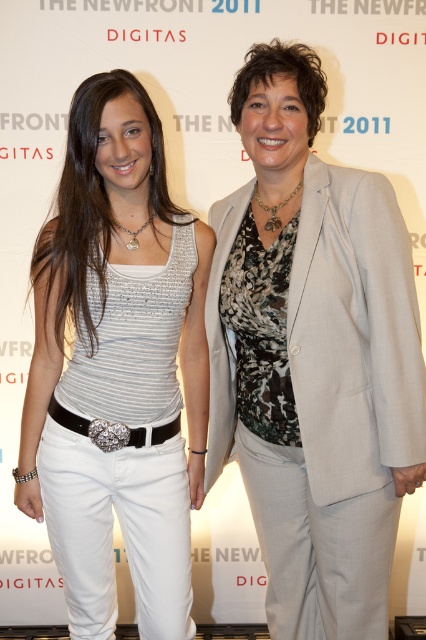
Question: Which object appears closest to the camera in this image?

Choices:
 (A) light gray fabric business suit at center
 (B) white matte pants at left

Answer: (A)

Question: Among these objects, which one is farthest from the camera?

Choices:
 (A) light gray fabric business suit at center
 (B) white matte pants at left

Answer: (B)

Question: Does white matte pants at left have a larger size compared to light gray fabric business suit at center?

Choices:
 (A) yes
 (B) no

Answer: (A)

Question: Is white matte pants at left smaller than light gray fabric business suit at center?

Choices:
 (A) yes
 (B) no

Answer: (B)

Question: Is white matte pants at left below light gray fabric business suit at center?

Choices:
 (A) yes
 (B) no

Answer: (A)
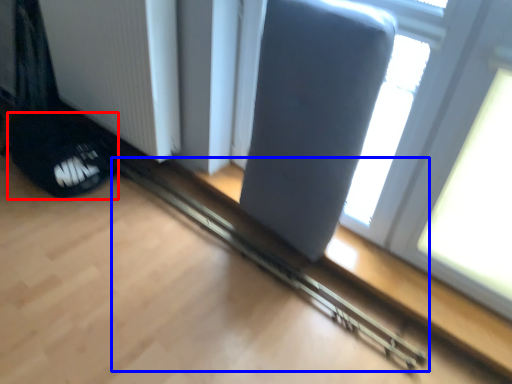
Question: Among these objects, which one is farthest to the camera, footwear (highlighted by a red box) or rail (highlighted by a blue box)?

Choices:
 (A) footwear
 (B) rail

Answer: (A)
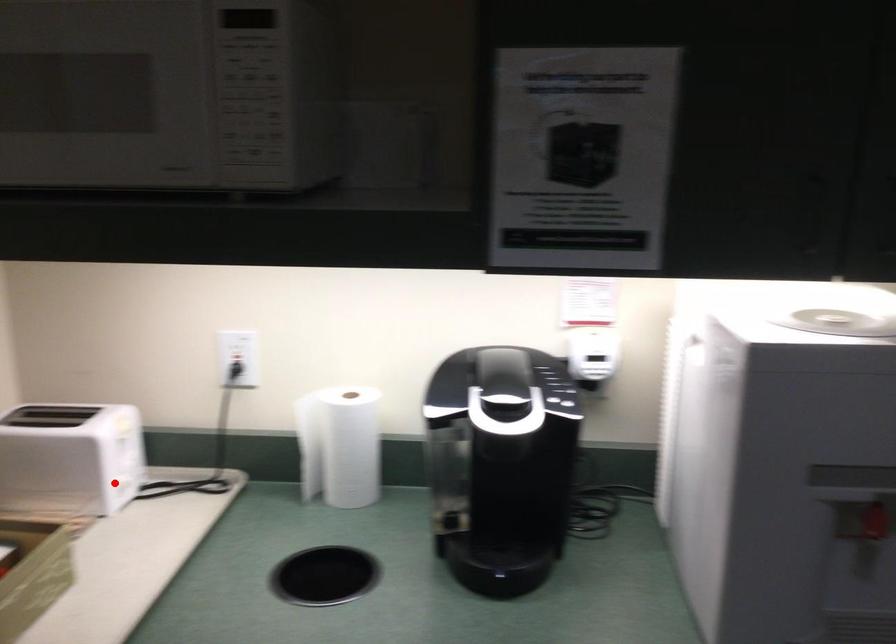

Job -
Convert the listing above into a two-column Markdown table headed "Row" and "Line", with one numbered row per nonblank line. Omit the pictures.

Response -
| Row | Line |
|---|---|
| 1 | Question: Which object appears closest to the camera in this image? |
| 2 | Choices: |
| 3 |  (A) light gray fabric business suit at center |
| 4 |  (B) white matte pants at left |
| 5 | Answer: (A) |
| 6 | Question: Among these objects, which one is farthest from the camera? |
| 7 | Choices: |
| 8 |  (A) light gray fabric business suit at center |
| 9 |  (B) white matte pants at left |
| 10 | Answer: (B) |
| 11 | Question: Does white matte pants at left have a larger size compared to light gray fabric business suit at center? |
| 12 | Choices: |
| 13 |  (A) yes |
| 14 |  (B) no |
| 15 | Answer: (A) |
| 16 | Question: Is white matte pants at left smaller than light gray fabric business suit at center? |
| 17 | Choices: |
| 18 |  (A) yes |
| 19 |  (B) no |
| 20 | Answer: (B) |
| 21 | Question: Is white matte pants at left below light gray fabric business suit at center? |
| 22 | Choices: |
| 23 |  (A) yes |
| 24 |  (B) no |
| 25 | Answer: (A) |
| 26 | Question: Among these objects, which one is farthest to the camera, footwear (highlighted by a red box) or rail (highlighted by a blue box)? |
| 27 | Choices: |
| 28 |  (A) footwear |
| 29 |  (B) rail |
| 30 | Answer: (A) |